» INSTRUCTIONS FOR THE TASK:
Lines below containing the word "slope" should be copied out.
---------- MATERIAL PROVIDED ----------
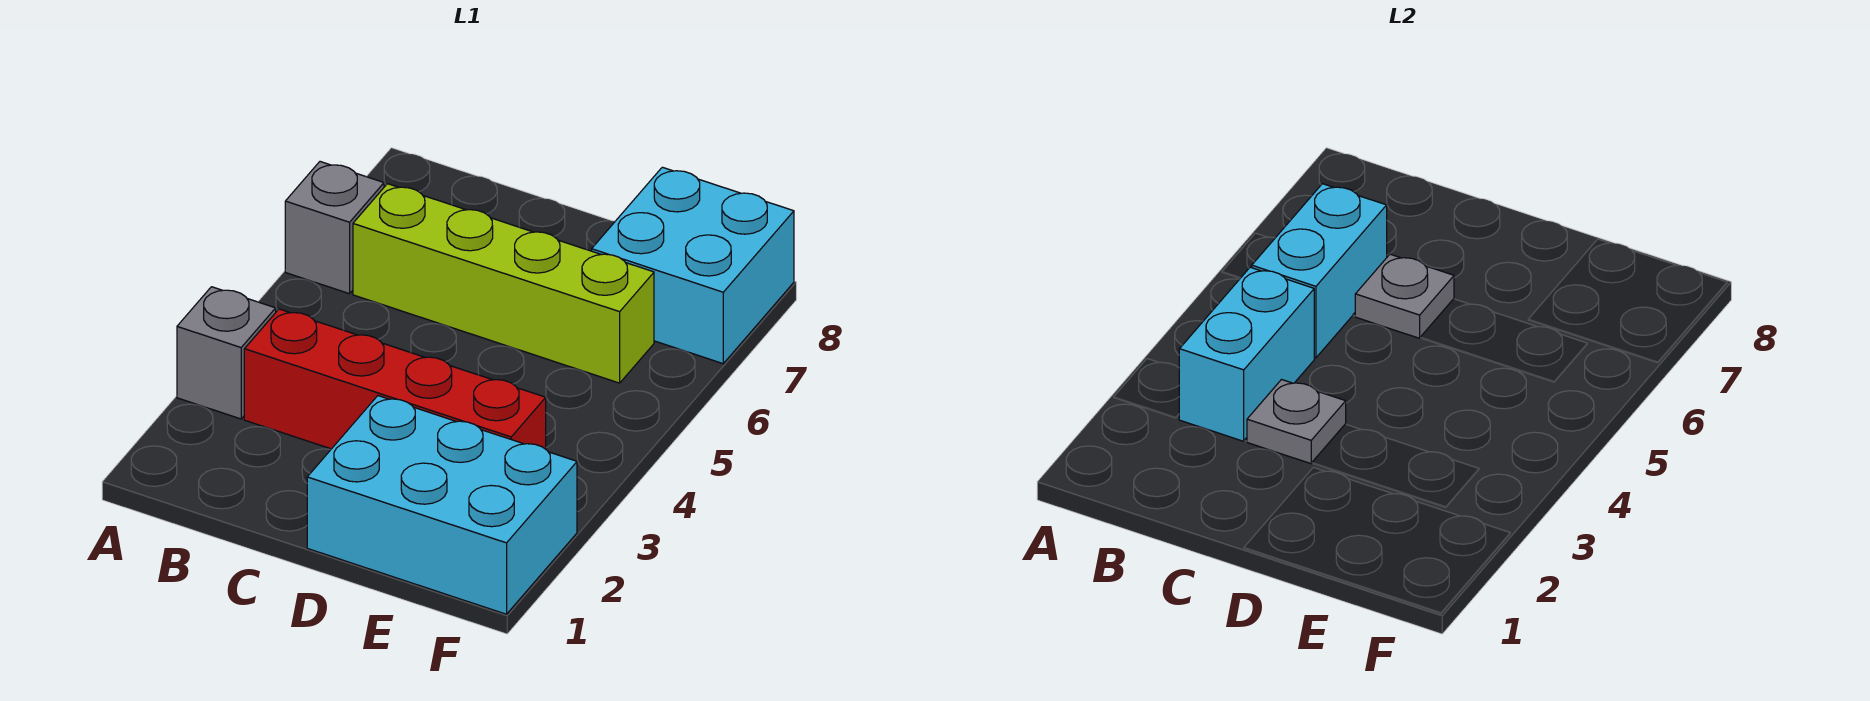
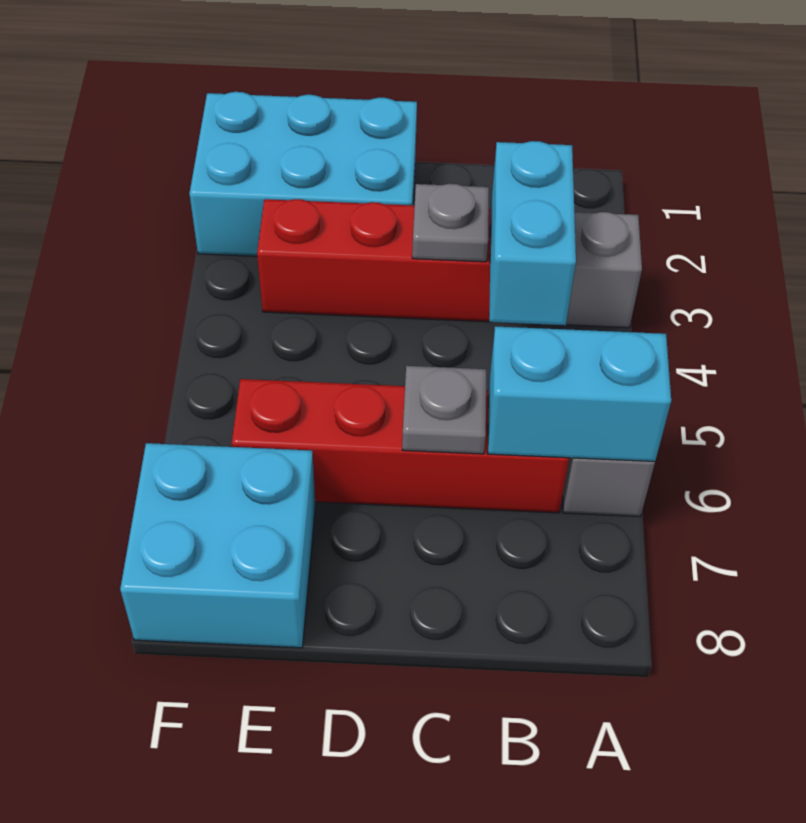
cyan 1x2 brick [1252,184,1387,358] -> cyan 1x2 brick turned to [488,326,671,461]
lime 1x4 brick [353,184,654,383] -> red 1x4 brick [232,379,569,513]

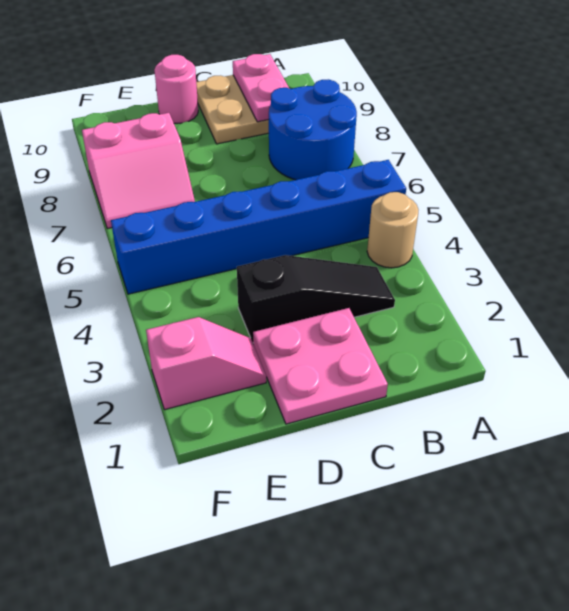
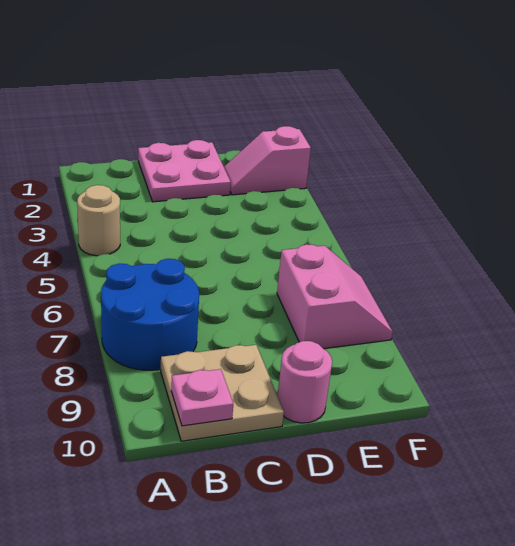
blue 1x6 brick [111,160,406,294] -> none
black 1x3 slope [237,255,395,342] -> none
pink 1x2 plate [233,54,289,122] -> pink 1x1 plate [171,369,233,426]
pink 2x2 slope [82,113,195,229] -> pink 2x2 slope turned to [277,244,393,349]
----------
» EXPECTED ANSWER:
black 1x3 slope [237,255,395,342] -> none
pink 2x2 slope [82,113,195,229] -> pink 2x2 slope turned to [277,244,393,349]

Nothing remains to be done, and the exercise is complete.